Exercise brief
Scan the entries for the word "none" and return every line that has it.

[Change detection data]
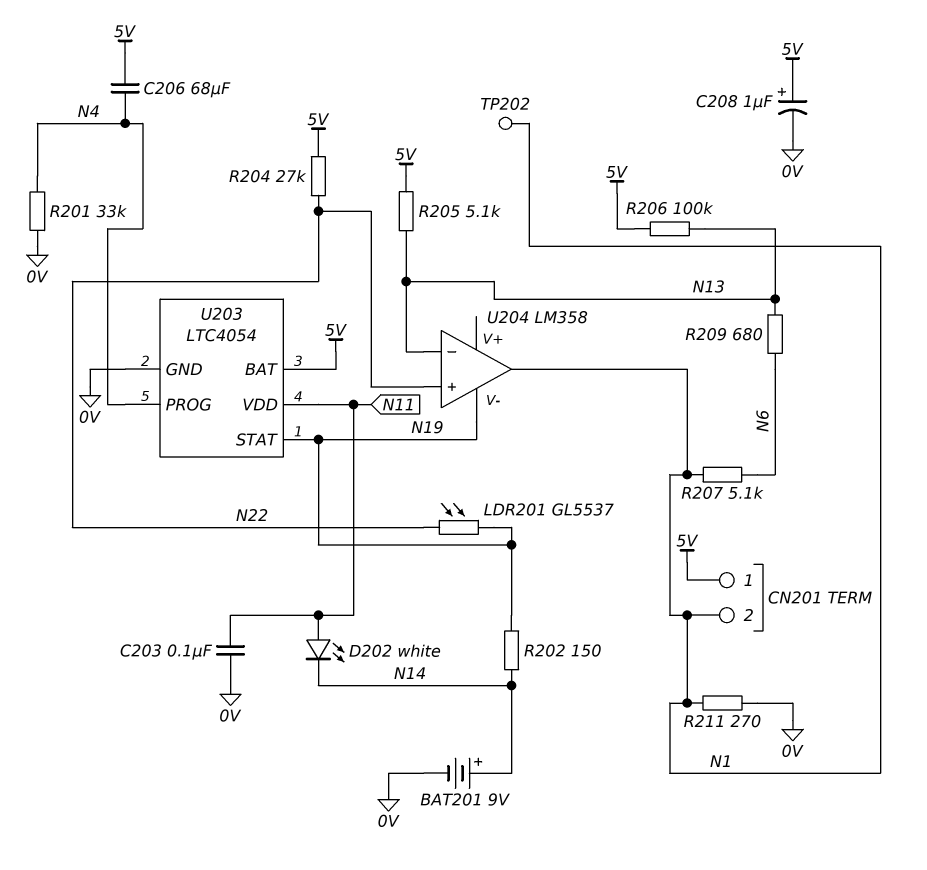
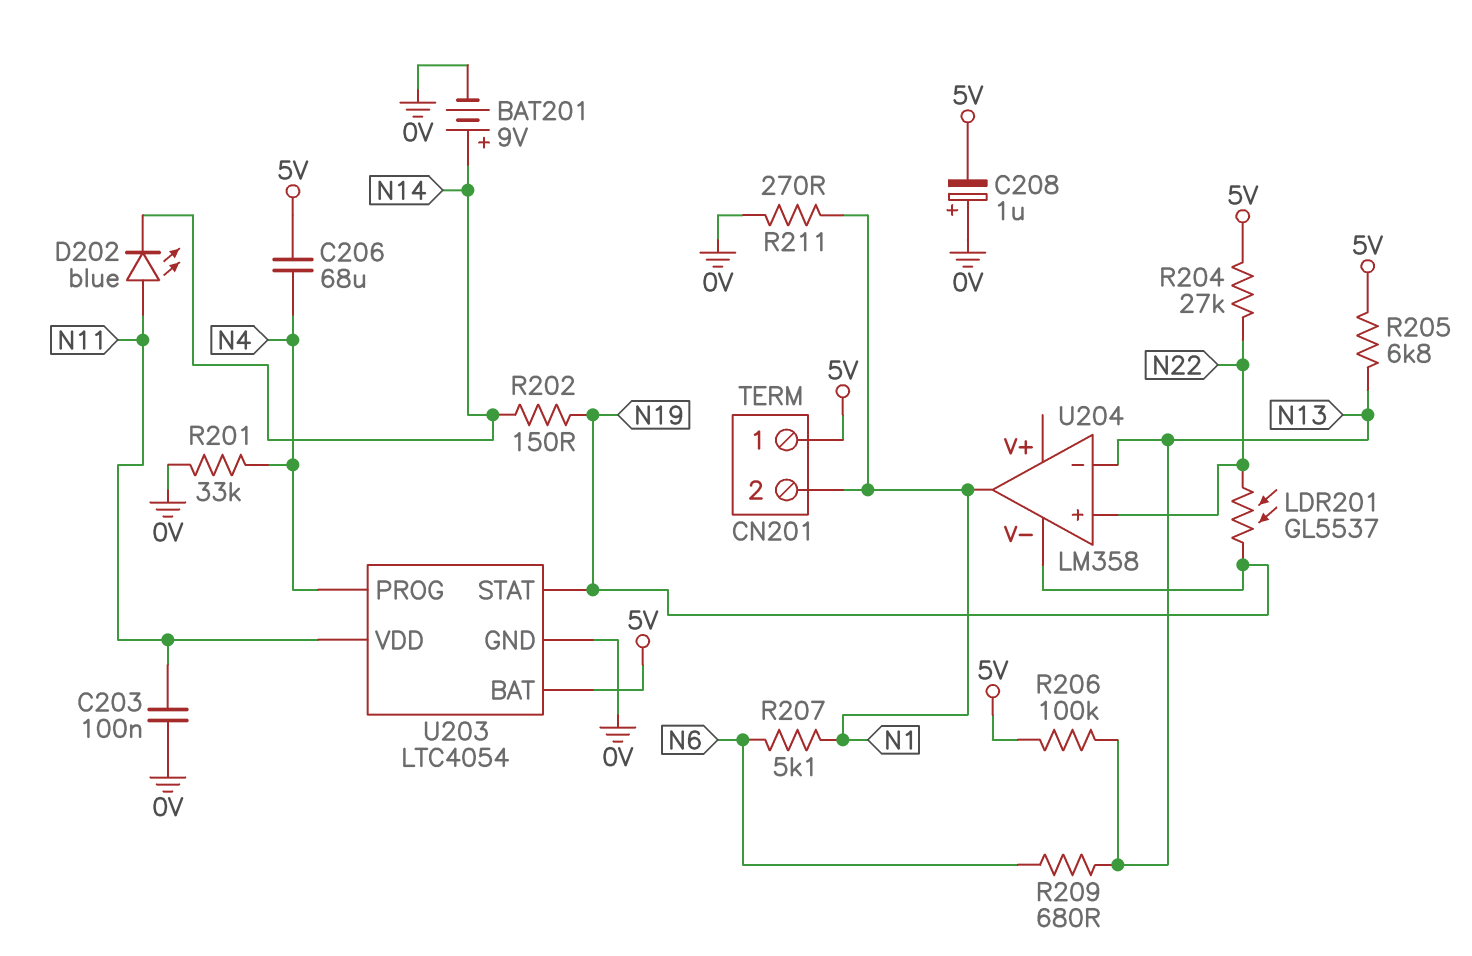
C208: 1uF (plus 5V, minus 0V) -> 1uF (plus 0V, minus 5V)
D202: LED white (A N11, K N14) -> LED blue (A N11, K N14)
R205: 5.1k (5V, N13) -> 6.8k (5V, N13)
TP202: test point (N1) -> none

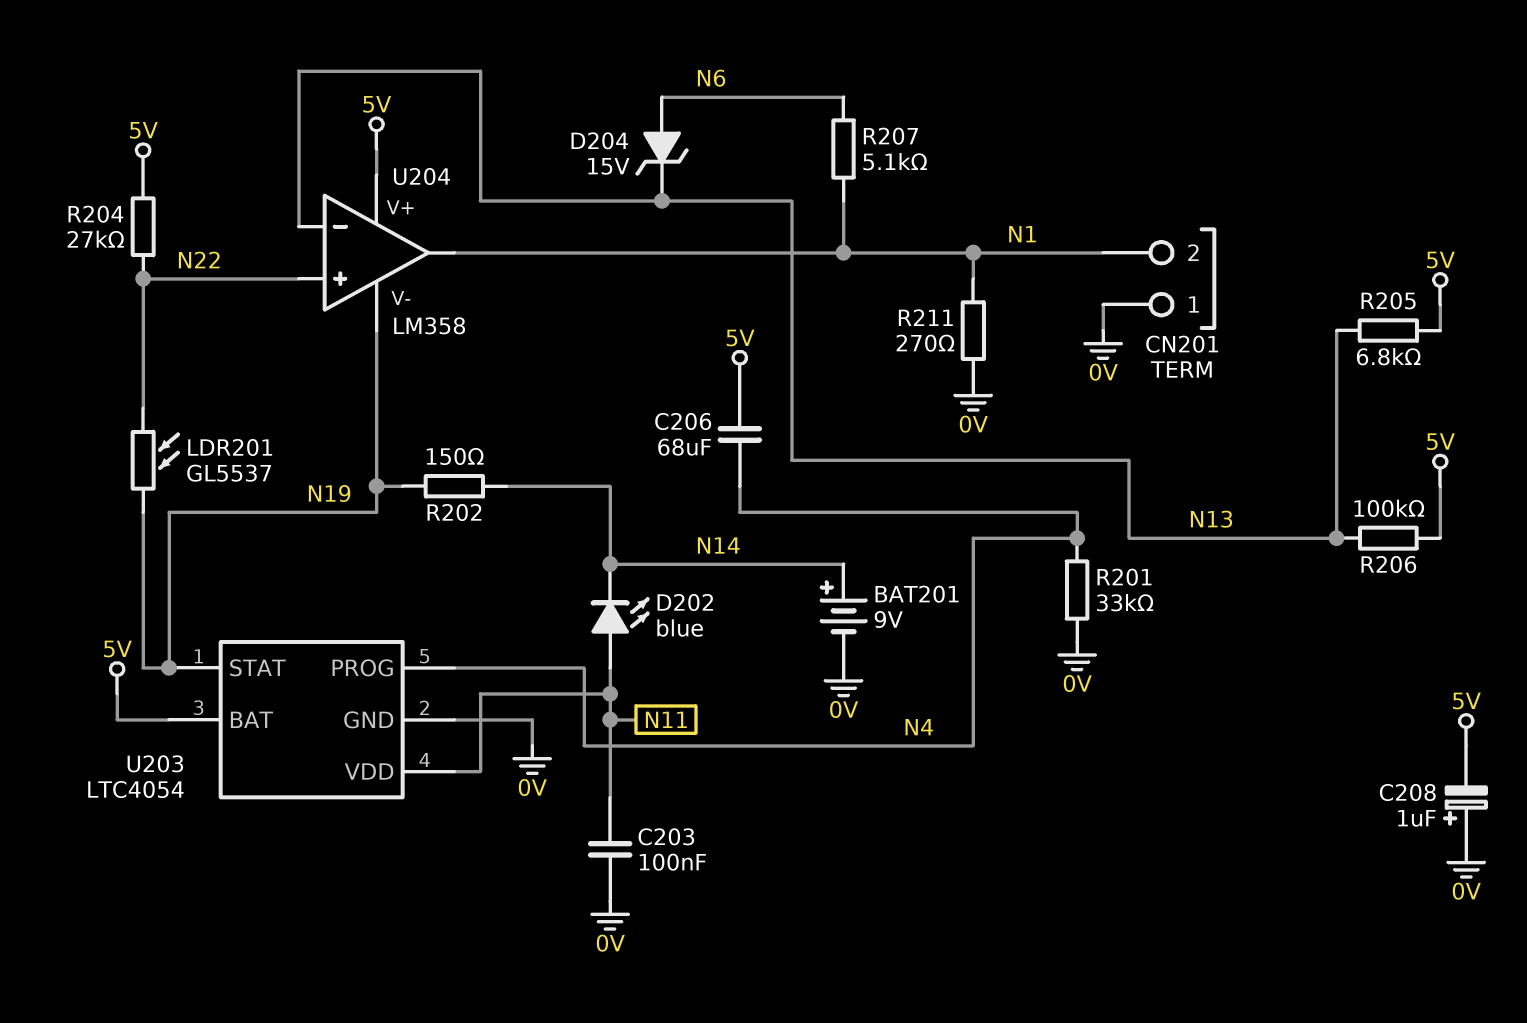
CN201 pin 1: 5V -> 0V
D204: none -> zener 15V (A N6, K N13)
R209: 680 (N6, N13) -> none
U204 pin V+: none -> 5V

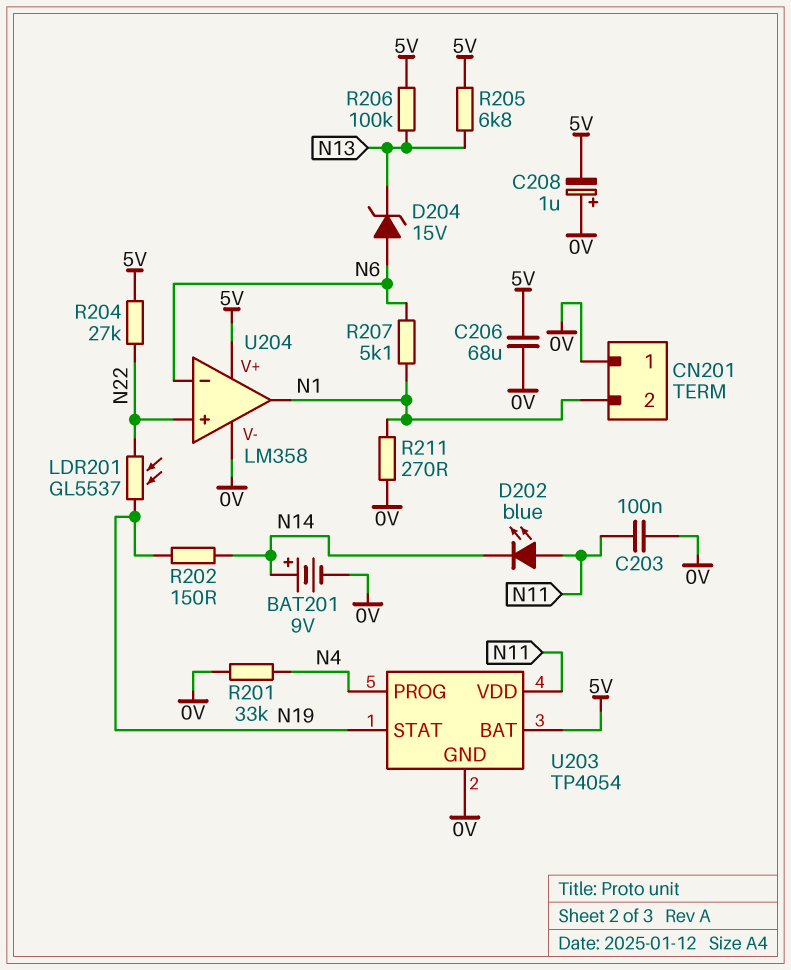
C206: 68uF (5V, N4) -> 68uF (0V, 5V)
U203: LTC4054 -> TP4054
U204 pin V-: N19 -> 0V
U204 pin in-: N13 -> N6

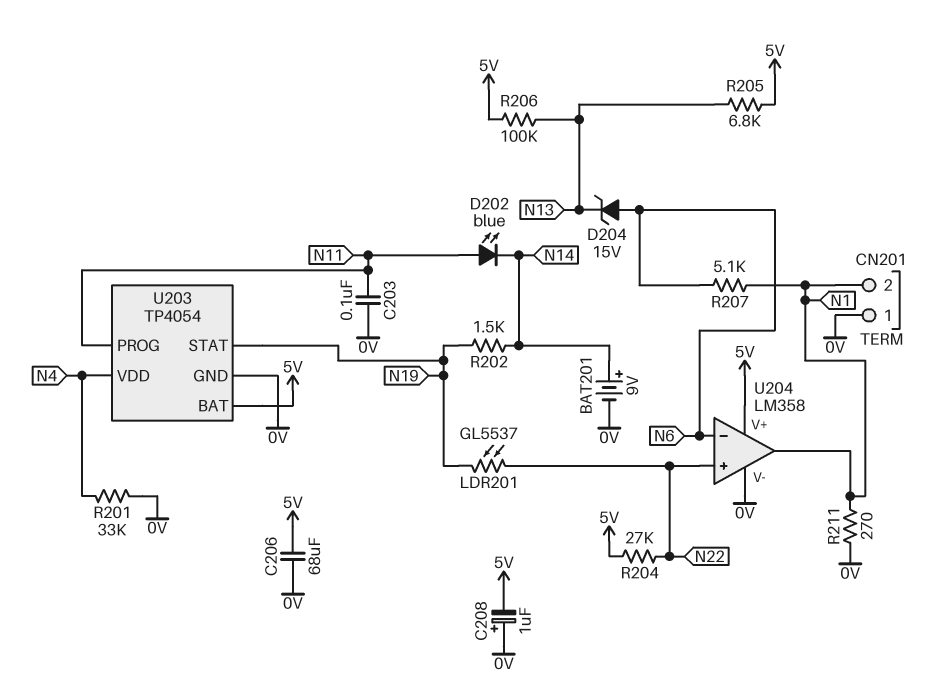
R202: 150 (N14, N19) -> 1.5k (N14, N19)
U203 pin PROG: N4 -> N11
U203 pin VDD: N11 -> N4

Your response
TP202: test point (N1) -> none
D204: none -> zener 15V (A N6, K N13)
R209: 680 (N6, N13) -> none
U204 pin V+: none -> 5V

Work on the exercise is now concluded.